== Available data

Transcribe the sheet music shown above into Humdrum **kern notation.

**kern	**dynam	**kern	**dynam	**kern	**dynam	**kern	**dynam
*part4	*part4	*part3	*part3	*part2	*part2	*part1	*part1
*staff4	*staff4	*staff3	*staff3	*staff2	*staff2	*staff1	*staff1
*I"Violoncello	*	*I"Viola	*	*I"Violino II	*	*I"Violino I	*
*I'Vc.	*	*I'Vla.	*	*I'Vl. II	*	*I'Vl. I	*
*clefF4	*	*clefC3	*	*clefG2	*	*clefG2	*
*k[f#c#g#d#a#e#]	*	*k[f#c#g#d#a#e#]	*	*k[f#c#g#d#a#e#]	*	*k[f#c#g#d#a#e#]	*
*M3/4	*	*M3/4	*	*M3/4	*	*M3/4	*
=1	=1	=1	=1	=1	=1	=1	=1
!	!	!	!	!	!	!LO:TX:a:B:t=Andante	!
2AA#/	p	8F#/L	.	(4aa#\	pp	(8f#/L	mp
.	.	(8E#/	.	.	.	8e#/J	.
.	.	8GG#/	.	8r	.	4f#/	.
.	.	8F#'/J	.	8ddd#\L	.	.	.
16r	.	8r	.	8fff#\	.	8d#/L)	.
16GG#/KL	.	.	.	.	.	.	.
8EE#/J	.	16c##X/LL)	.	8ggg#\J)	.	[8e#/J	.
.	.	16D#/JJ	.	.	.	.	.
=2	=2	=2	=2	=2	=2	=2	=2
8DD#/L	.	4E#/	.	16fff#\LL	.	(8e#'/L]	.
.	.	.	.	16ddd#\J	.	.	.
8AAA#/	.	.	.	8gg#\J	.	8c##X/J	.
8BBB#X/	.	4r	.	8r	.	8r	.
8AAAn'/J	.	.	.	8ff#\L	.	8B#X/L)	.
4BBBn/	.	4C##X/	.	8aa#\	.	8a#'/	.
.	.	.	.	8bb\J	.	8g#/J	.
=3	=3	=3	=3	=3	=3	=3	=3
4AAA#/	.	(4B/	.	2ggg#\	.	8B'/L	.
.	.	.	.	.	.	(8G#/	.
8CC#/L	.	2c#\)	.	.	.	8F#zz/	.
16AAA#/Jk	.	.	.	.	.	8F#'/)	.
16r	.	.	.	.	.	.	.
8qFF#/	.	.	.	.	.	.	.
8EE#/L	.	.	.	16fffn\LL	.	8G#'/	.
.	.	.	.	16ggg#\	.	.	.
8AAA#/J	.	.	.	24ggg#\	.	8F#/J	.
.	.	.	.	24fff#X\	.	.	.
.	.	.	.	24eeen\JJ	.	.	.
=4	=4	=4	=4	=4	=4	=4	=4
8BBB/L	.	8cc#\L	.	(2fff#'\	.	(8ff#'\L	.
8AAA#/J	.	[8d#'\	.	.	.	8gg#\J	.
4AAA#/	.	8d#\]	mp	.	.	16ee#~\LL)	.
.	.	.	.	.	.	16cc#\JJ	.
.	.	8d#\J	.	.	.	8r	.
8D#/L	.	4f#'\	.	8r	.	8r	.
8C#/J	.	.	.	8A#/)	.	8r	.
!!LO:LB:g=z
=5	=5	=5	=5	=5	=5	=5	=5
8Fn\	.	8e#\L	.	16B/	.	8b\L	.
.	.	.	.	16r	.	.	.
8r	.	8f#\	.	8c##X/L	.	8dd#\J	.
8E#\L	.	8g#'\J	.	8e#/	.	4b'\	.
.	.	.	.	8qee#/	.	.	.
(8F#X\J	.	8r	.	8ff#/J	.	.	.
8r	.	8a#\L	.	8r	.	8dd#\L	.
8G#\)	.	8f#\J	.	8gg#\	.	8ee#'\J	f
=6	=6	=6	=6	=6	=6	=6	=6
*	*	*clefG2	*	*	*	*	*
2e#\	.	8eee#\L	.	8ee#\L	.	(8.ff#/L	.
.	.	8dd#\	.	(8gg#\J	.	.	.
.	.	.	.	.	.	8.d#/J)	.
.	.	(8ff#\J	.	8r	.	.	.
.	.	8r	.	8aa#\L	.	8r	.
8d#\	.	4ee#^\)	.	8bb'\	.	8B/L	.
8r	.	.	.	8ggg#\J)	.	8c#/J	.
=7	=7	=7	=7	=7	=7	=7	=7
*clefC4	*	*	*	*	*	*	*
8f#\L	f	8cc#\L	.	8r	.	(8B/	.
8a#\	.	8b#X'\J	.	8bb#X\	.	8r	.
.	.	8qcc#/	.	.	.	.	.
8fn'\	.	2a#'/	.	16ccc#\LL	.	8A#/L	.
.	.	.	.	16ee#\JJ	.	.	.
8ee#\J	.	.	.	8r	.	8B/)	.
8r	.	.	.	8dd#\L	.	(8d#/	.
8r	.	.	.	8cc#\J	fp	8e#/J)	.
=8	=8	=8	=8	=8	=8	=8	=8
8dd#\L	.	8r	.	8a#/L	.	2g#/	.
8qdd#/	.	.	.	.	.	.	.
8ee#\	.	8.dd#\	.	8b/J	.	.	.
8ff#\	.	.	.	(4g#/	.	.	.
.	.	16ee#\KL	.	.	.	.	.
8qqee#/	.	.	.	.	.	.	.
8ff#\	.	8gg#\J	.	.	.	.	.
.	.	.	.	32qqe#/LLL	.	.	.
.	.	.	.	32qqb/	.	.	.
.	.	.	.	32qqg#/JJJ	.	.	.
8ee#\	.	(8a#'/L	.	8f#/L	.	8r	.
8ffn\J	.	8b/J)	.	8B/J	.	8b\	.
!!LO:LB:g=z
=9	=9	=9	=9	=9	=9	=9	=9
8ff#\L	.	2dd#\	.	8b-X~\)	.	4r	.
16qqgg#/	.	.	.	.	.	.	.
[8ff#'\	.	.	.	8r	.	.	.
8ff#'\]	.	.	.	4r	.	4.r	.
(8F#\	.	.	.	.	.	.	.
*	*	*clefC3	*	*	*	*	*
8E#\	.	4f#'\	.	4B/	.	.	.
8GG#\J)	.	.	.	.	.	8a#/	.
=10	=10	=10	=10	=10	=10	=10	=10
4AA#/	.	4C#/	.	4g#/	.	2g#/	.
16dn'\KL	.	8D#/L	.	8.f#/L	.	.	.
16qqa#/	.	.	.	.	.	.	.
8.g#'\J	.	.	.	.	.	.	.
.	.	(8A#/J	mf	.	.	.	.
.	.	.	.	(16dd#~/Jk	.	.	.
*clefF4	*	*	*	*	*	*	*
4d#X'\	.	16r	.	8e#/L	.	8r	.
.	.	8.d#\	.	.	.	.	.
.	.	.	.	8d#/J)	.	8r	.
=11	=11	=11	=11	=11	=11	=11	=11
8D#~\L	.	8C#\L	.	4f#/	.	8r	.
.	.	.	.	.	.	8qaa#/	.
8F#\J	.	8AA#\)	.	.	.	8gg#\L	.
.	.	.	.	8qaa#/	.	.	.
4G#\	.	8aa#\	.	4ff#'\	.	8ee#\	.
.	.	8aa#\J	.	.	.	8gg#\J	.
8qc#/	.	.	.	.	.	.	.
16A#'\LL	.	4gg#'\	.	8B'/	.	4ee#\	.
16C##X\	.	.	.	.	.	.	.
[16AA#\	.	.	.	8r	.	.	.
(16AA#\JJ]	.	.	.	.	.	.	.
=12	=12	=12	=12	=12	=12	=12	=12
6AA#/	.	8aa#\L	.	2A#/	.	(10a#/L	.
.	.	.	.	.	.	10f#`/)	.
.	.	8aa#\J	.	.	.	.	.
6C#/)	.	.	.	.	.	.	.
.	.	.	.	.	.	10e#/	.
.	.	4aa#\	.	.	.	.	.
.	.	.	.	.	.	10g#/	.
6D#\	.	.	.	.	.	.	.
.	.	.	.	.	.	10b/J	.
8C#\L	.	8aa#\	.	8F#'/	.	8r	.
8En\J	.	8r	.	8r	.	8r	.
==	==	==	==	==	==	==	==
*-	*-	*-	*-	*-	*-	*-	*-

====

Which lines in the listing above contain the string "kern"? Gather all of them and copy each one in full.

Transcribe the sheet music shown above into Humdrum **kern notation.
**kern	**dynam	**kern	**dynam	**kern	**dynam	**kern	**dynam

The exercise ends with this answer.